§ ABOUT THIS EXERCISE
Could you output each record below exactly as it stands and leave the pictures out?
··· TASK INPUT ···
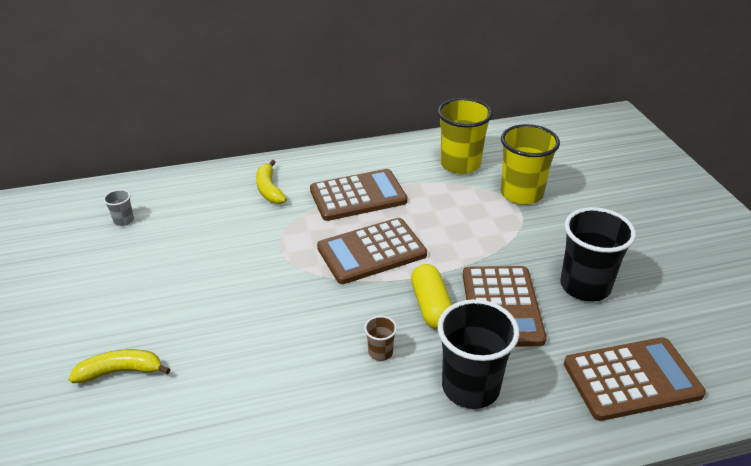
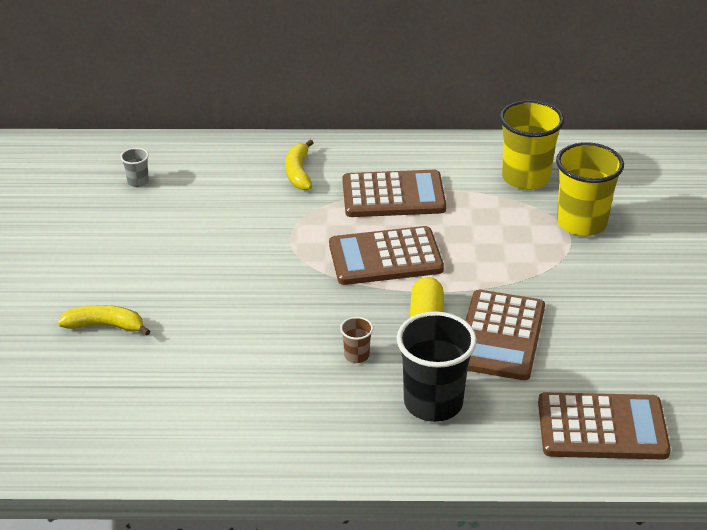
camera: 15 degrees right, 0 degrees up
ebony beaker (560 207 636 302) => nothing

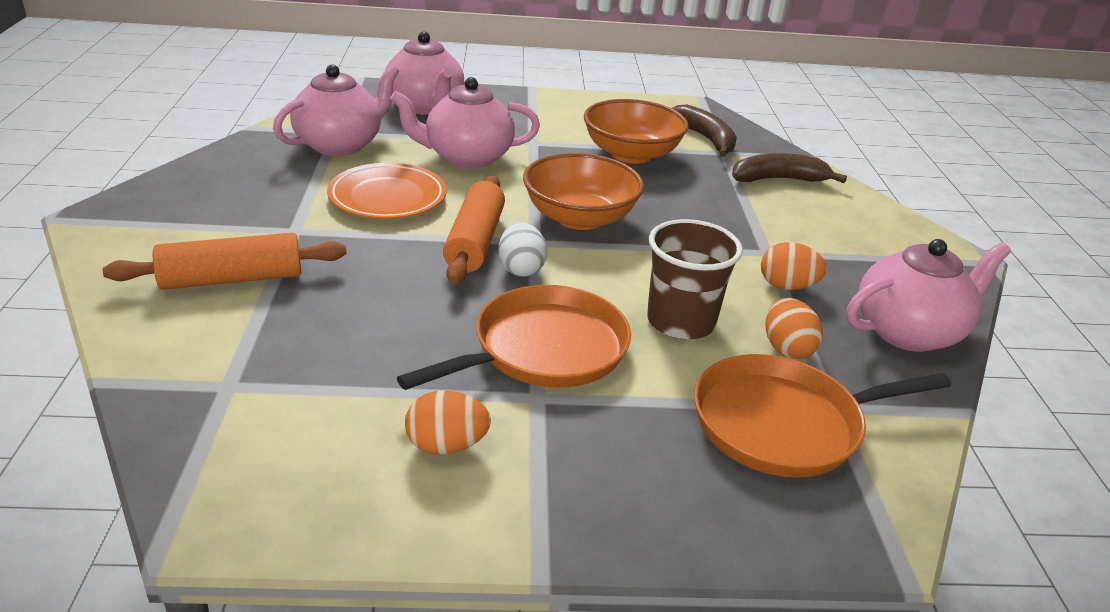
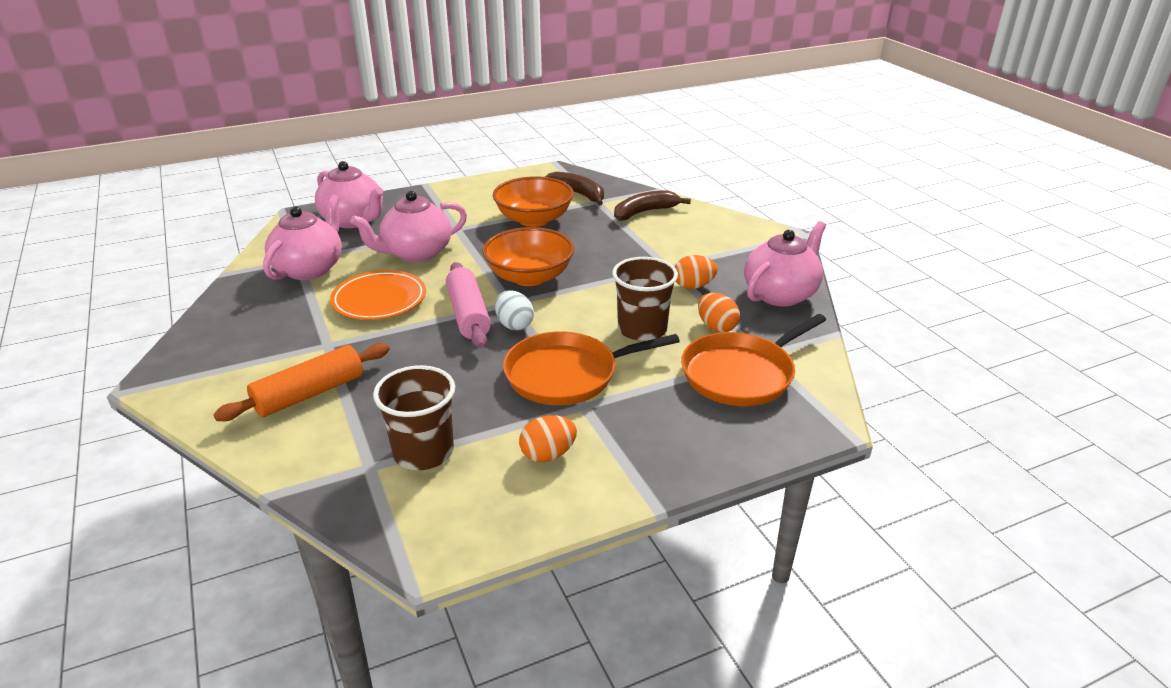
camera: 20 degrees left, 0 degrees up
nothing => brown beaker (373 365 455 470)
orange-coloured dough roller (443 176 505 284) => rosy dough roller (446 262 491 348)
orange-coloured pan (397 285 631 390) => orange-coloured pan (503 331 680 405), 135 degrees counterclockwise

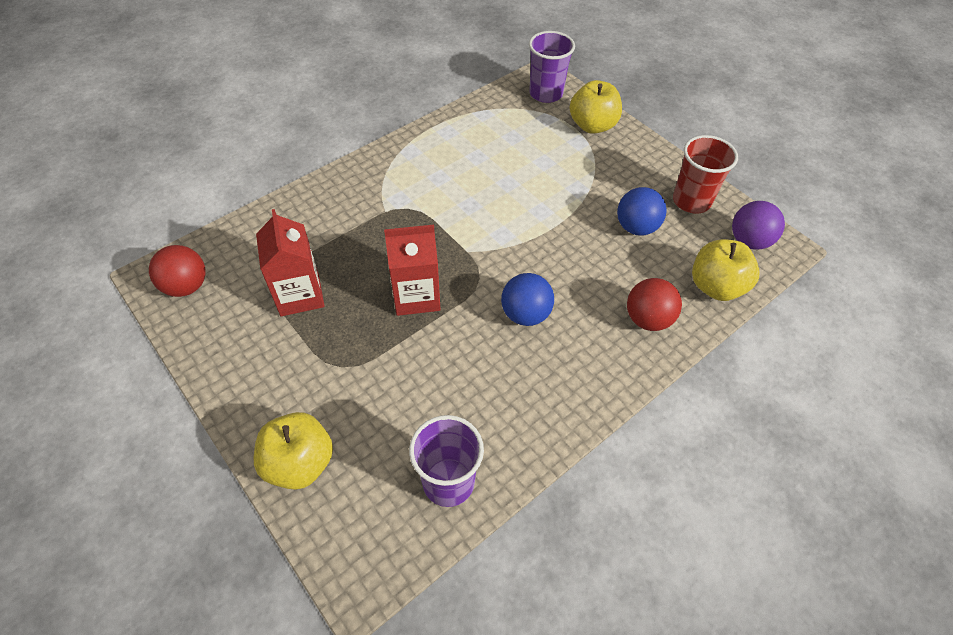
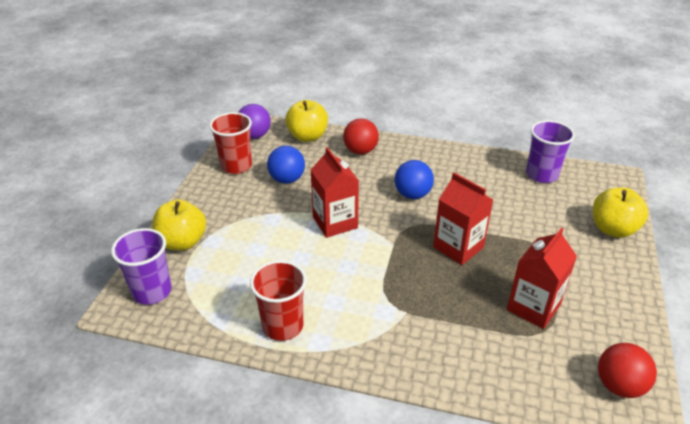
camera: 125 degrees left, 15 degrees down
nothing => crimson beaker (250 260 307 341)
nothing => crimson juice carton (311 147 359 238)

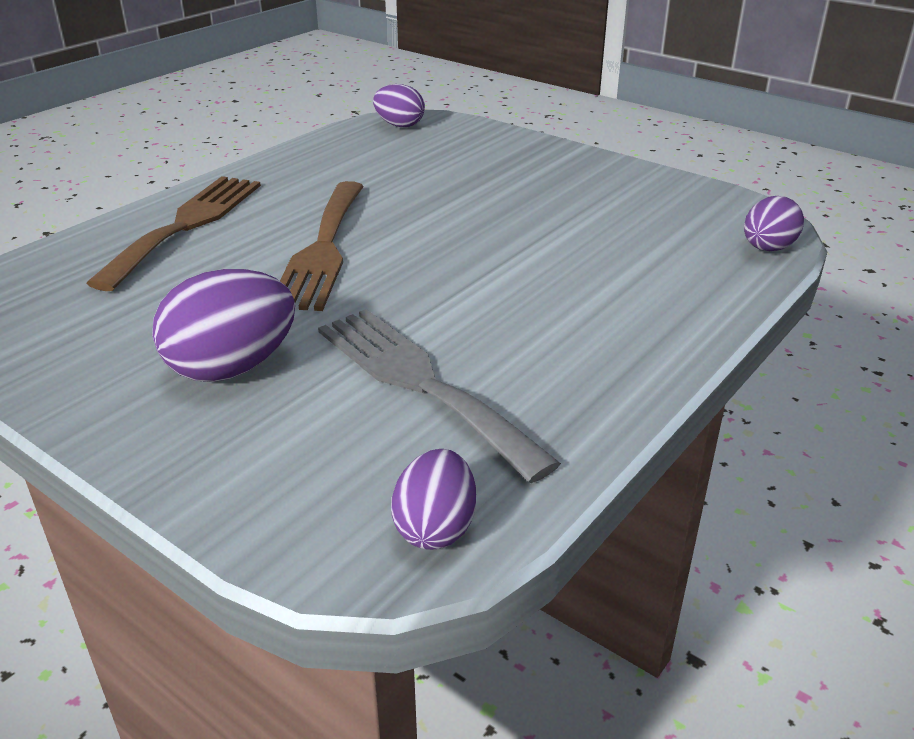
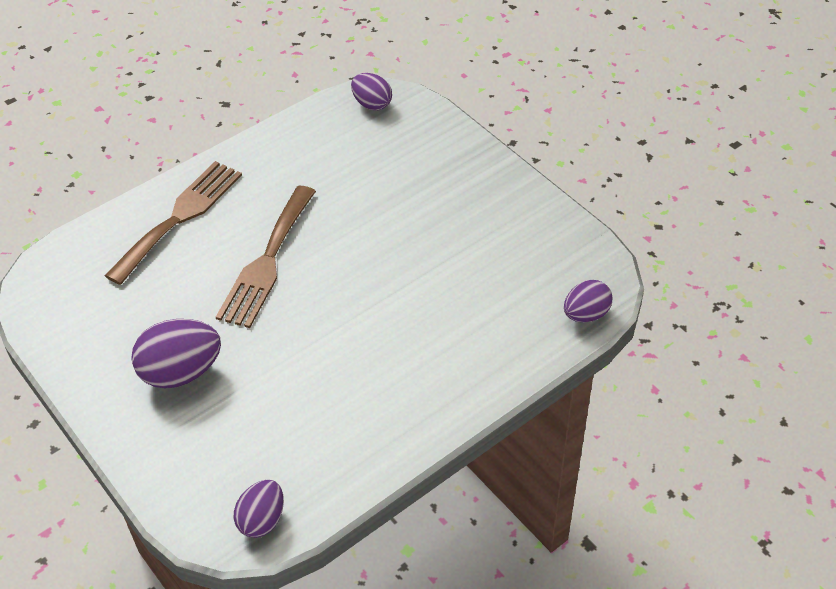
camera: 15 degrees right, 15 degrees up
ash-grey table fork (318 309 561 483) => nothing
···
§ FINISHED EXERCISE
camera: 15 degrees right, 0 degrees up
ebony beaker (560 207 636 302) => nothing

camera: 20 degrees left, 0 degrees up
nothing => brown beaker (373 365 455 470)
orange-coloured dough roller (443 176 505 284) => rosy dough roller (446 262 491 348)
orange-coloured pan (397 285 631 390) => orange-coloured pan (503 331 680 405), 135 degrees counterclockwise

camera: 125 degrees left, 15 degrees down
nothing => crimson beaker (250 260 307 341)
nothing => crimson juice carton (311 147 359 238)

camera: 15 degrees right, 15 degrees up
ash-grey table fork (318 309 561 483) => nothing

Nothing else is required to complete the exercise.